Source records:
━━━
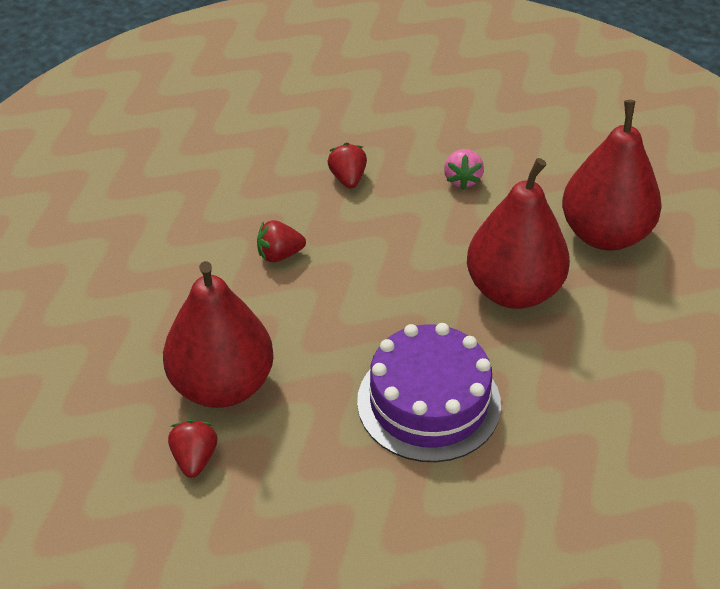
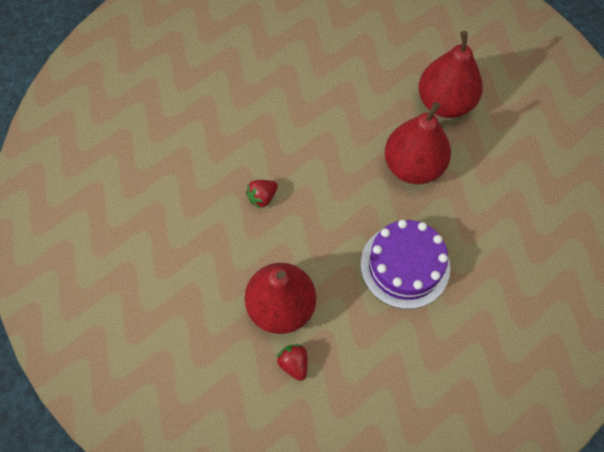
camera: 25 degrees left, 20 degrees up
(348, 178) = (272, 121): red strawberry -> none
(462, 179) = (342, 94): pink strawberry -> none

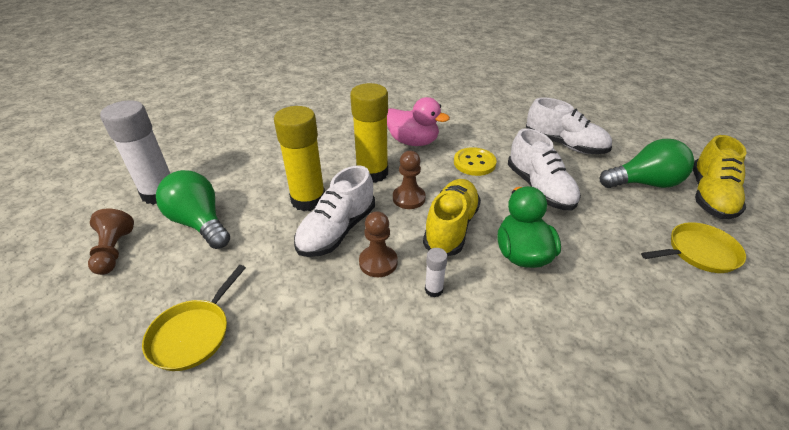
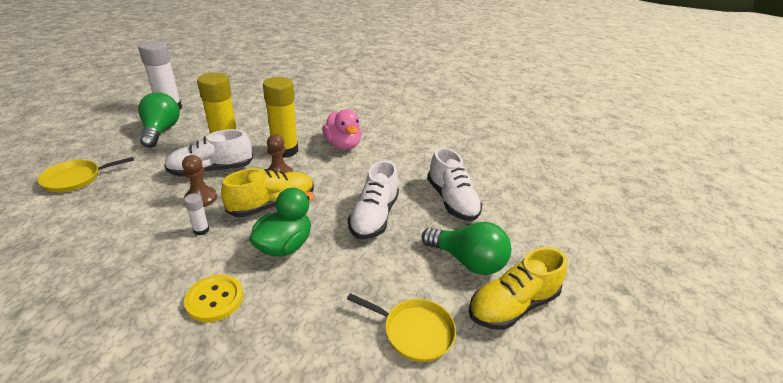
camera: 35 degrees right, 5 degrees down
(114, 251) = (110, 125): brown pawn -> none
(474, 163) = (359, 177): yellow button -> yellow button (215, 299)

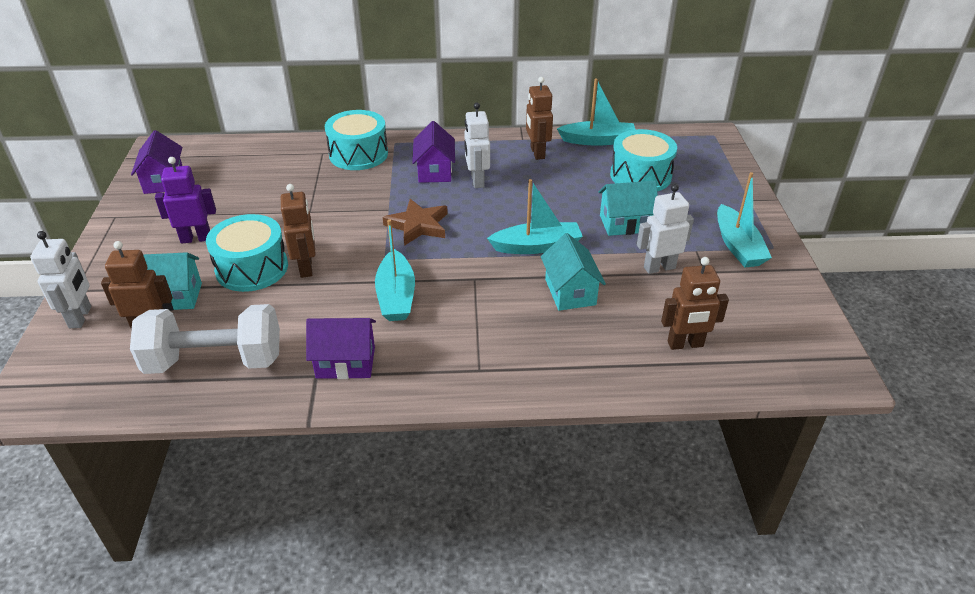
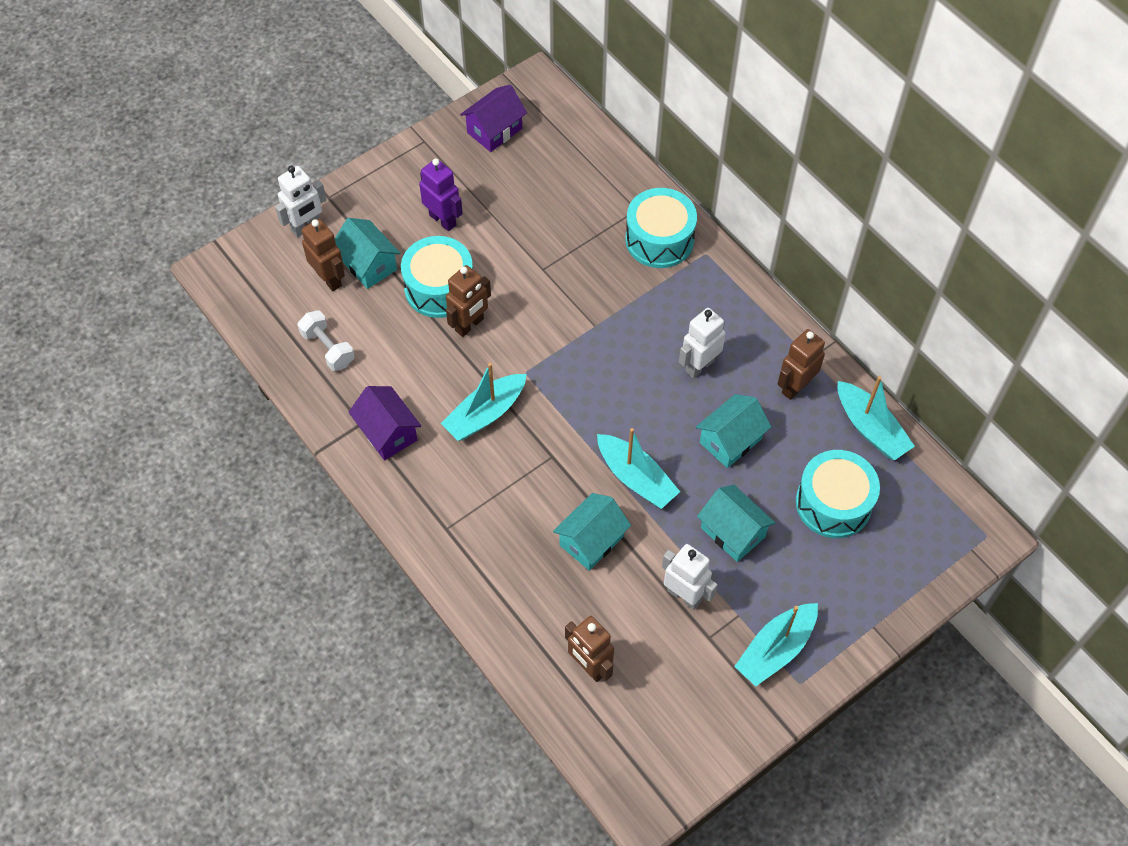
camera: 55 degrees right, 20 degrees up
(215, 361) = (328, 348): white dumbbell -> white dumbbell, size x0.55
(418, 225) = (590, 365): brown star -> none
(435, 171) = (685, 320): purple house -> none
(550, 194) = (730, 440): none -> turquoise house

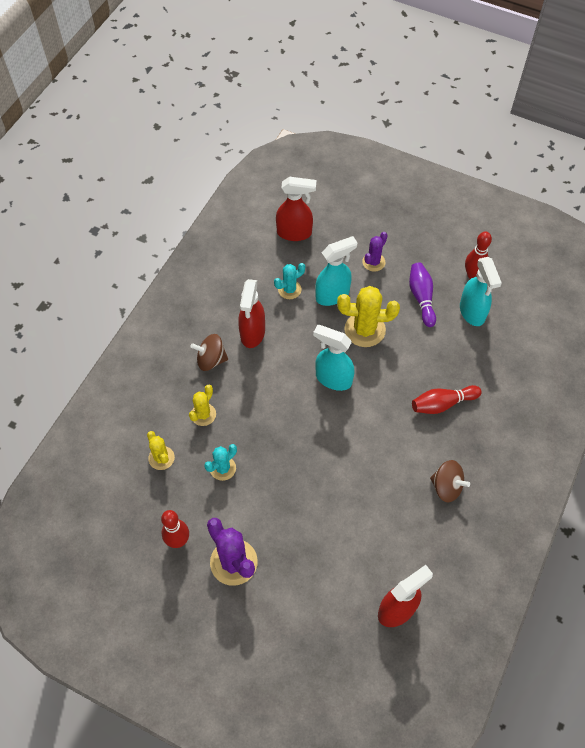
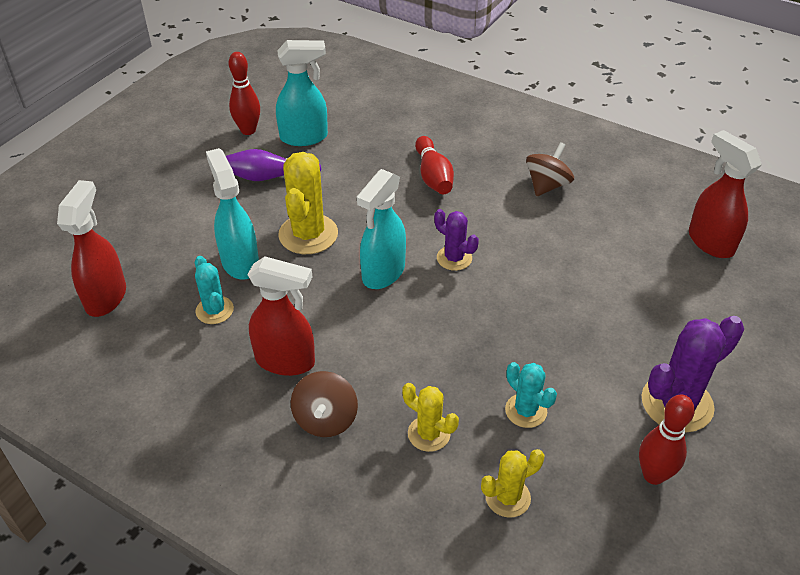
camera: 85 degrees left, 15 degrees down
(373, 262) = (195, 215): purple cactus -> purple cactus (454, 258)

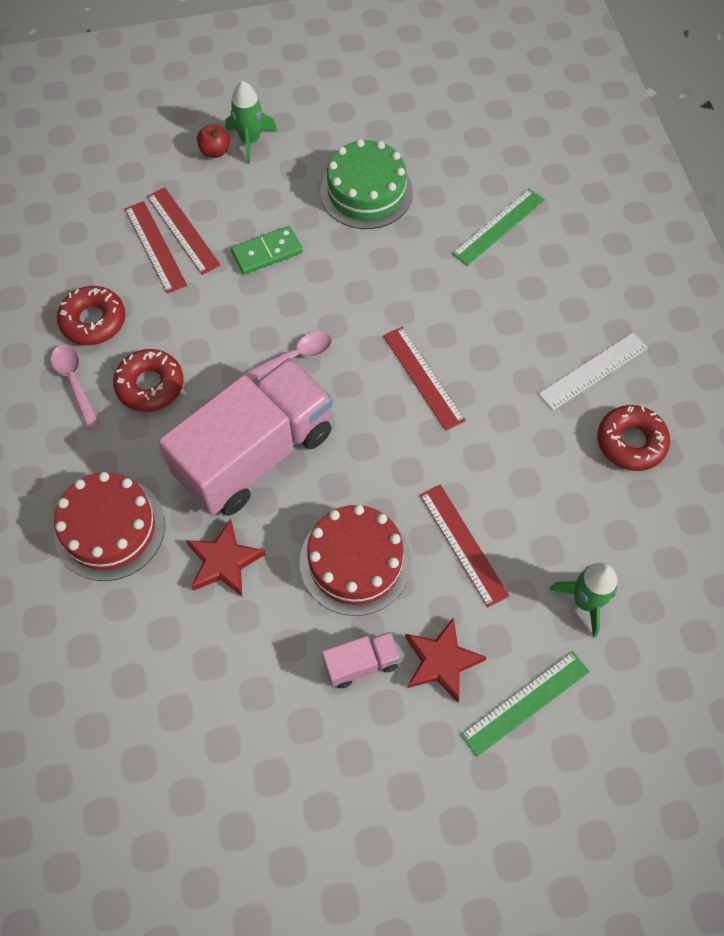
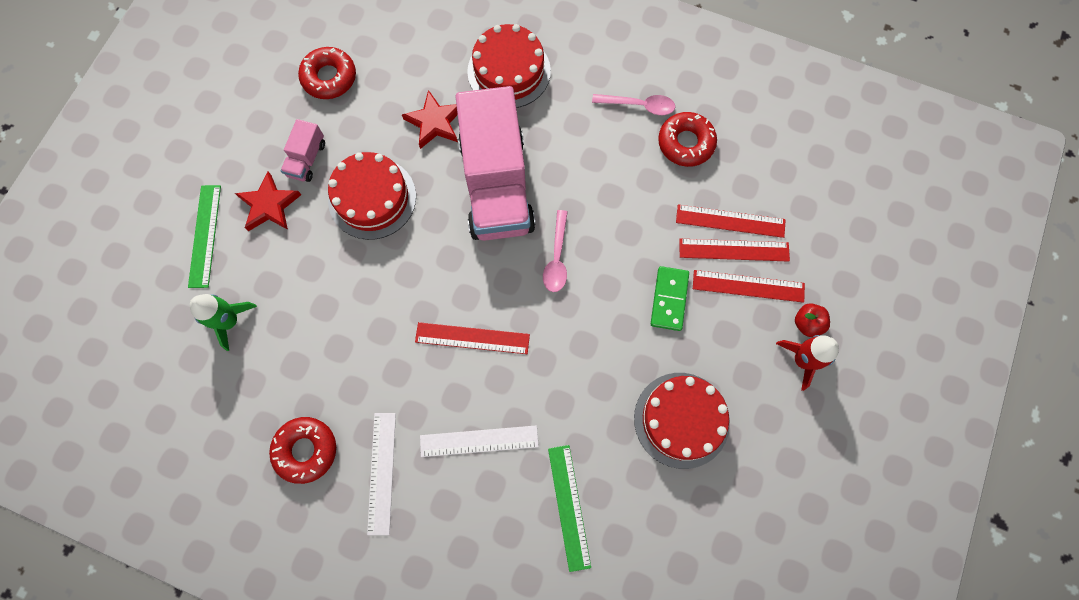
camera: 125 degrees right, 10 degrees up
(150, 385) = (602, 150): red donut -> red donut (329, 77)
(250, 140) = (802, 360): green rocket -> red rocket
(366, 192) = (681, 420): green cake -> red cake
(463, 544) = (329, 273): red ruler -> red ruler (748, 286)
(504, 317) = (479, 441): none -> white ruler

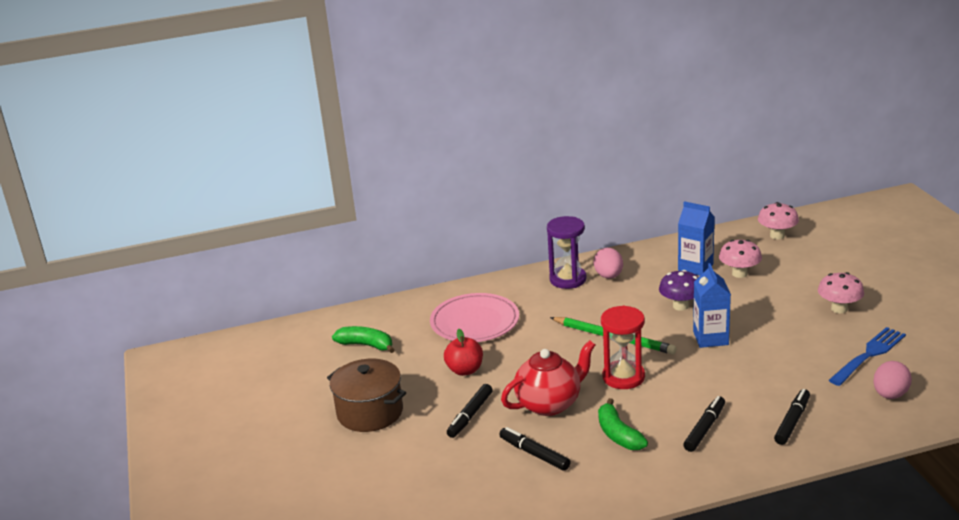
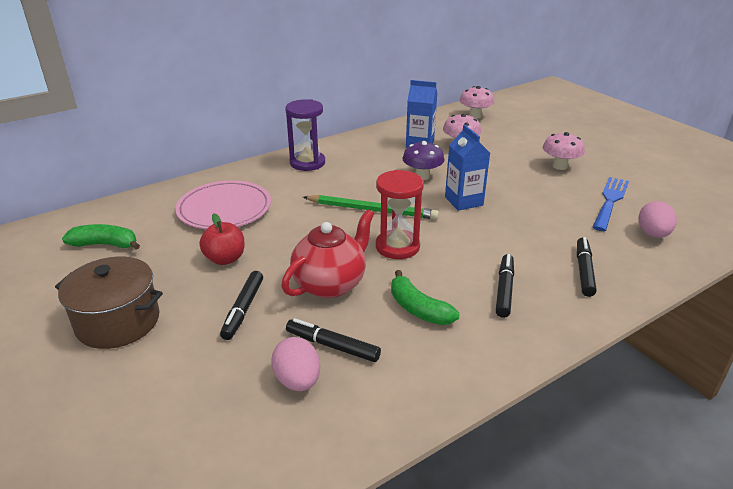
camera: 20 degrees left, 5 degrees up
(608, 276) = (345, 157): pink egg -> pink egg (298, 381)

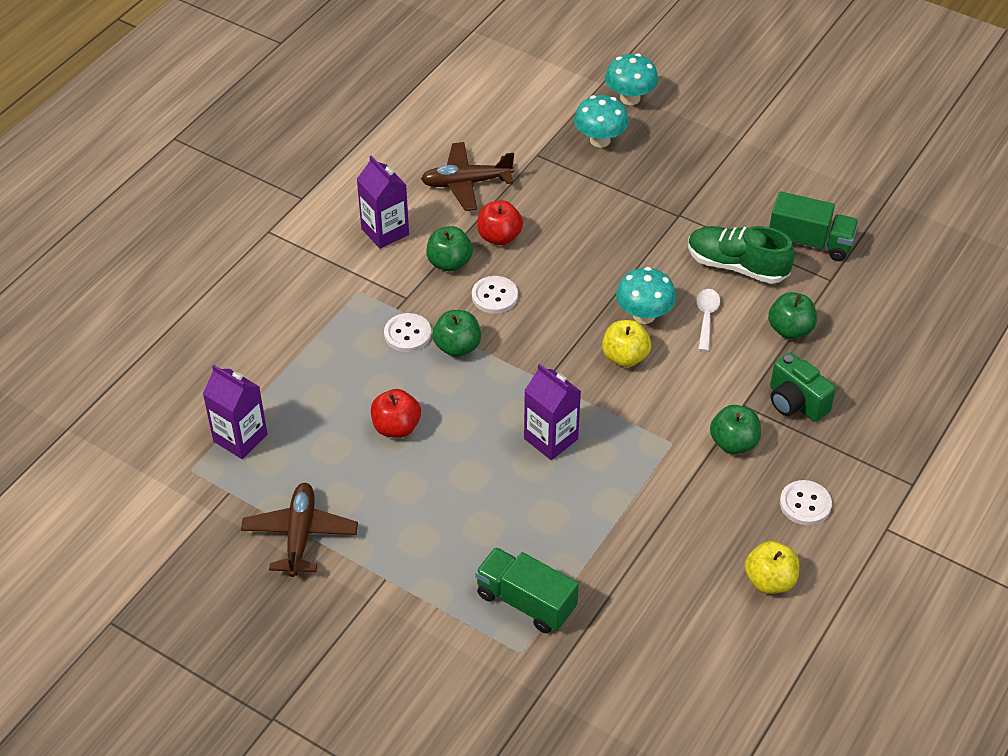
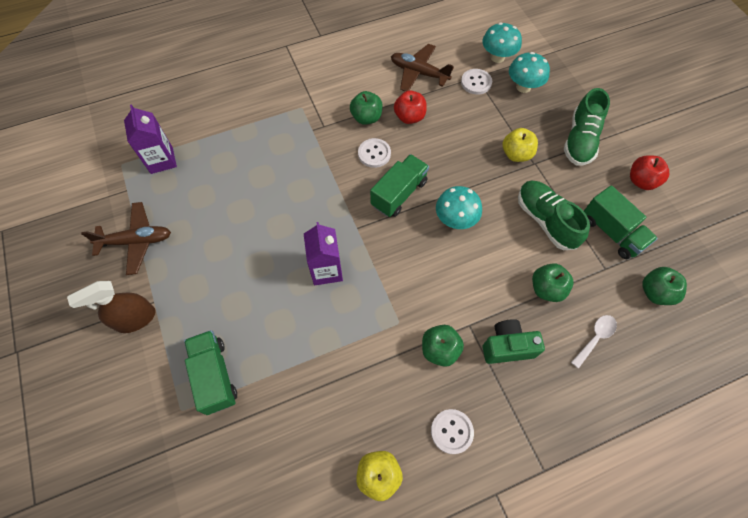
camera: 35 degrees right, 15 degrees up
(300, 535) = (136, 241): brown plane -> brown plane turned 45 degrees clockwise
(381, 606) = (135, 319): none -> brown spray bottle
(385, 231) = (347, 79): purple carton -> none
(396, 427) = (246, 205): red apple -> red apple (641, 181)
(407, 334) = (304, 149): white button -> white button (476, 82)
(457, 347) = (325, 174): green apple -> green apple (655, 292)
(560, 322) = (399, 194): none -> green truck
(625, 357) = (419, 242): yellow apple -> yellow apple (516, 154)
(630, 98) = (565, 69): turquoise mushroom -> turquoise mushroom (497, 57)
(706, 317) = (495, 245): white spoon -> white spoon (595, 338)
(707, 167) = (580, 140): none -> green shoe
(795, 402) = (507, 347): green camera -> green camera turned 90 degrees clockwise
━━━
- [The problem]: Please restate each entry exactly, but drop any picture it holds.

- [Solution to this task]:
camera: 25 degrees left, 20 degrees up
(348, 178) = (272, 121): red strawberry -> none
(462, 179) = (342, 94): pink strawberry -> none

camera: 35 degrees right, 5 degrees down
(114, 251) = (110, 125): brown pawn -> none
(474, 163) = (359, 177): yellow button -> yellow button (215, 299)

camera: 55 degrees right, 20 degrees up
(215, 361) = (328, 348): white dumbbell -> white dumbbell, size x0.55
(418, 225) = (590, 365): brown star -> none
(435, 171) = (685, 320): purple house -> none
(550, 194) = (730, 440): none -> turquoise house

camera: 85 degrees left, 15 degrees down
(373, 262) = (195, 215): purple cactus -> purple cactus (454, 258)

camera: 125 degrees right, 10 degrees up
(150, 385) = (602, 150): red donut -> red donut (329, 77)
(250, 140) = (802, 360): green rocket -> red rocket
(366, 192) = (681, 420): green cake -> red cake
(463, 544) = (329, 273): red ruler -> red ruler (748, 286)
(504, 317) = (479, 441): none -> white ruler

camera: 20 degrees left, 5 degrees up
(608, 276) = (345, 157): pink egg -> pink egg (298, 381)

camera: 35 degrees right, 15 degrees up
(300, 535) = (136, 241): brown plane -> brown plane turned 45 degrees clockwise
(381, 606) = (135, 319): none -> brown spray bottle
(385, 231) = (347, 79): purple carton -> none
(396, 427) = (246, 205): red apple -> red apple (641, 181)
(407, 334) = (304, 149): white button -> white button (476, 82)
(457, 347) = (325, 174): green apple -> green apple (655, 292)
(560, 322) = (399, 194): none -> green truck
(625, 357) = (419, 242): yellow apple -> yellow apple (516, 154)
(630, 98) = (565, 69): turquoise mushroom -> turquoise mushroom (497, 57)
(706, 317) = (495, 245): white spoon -> white spoon (595, 338)
(707, 167) = (580, 140): none -> green shoe
(795, 402) = (507, 347): green camera -> green camera turned 90 degrees clockwise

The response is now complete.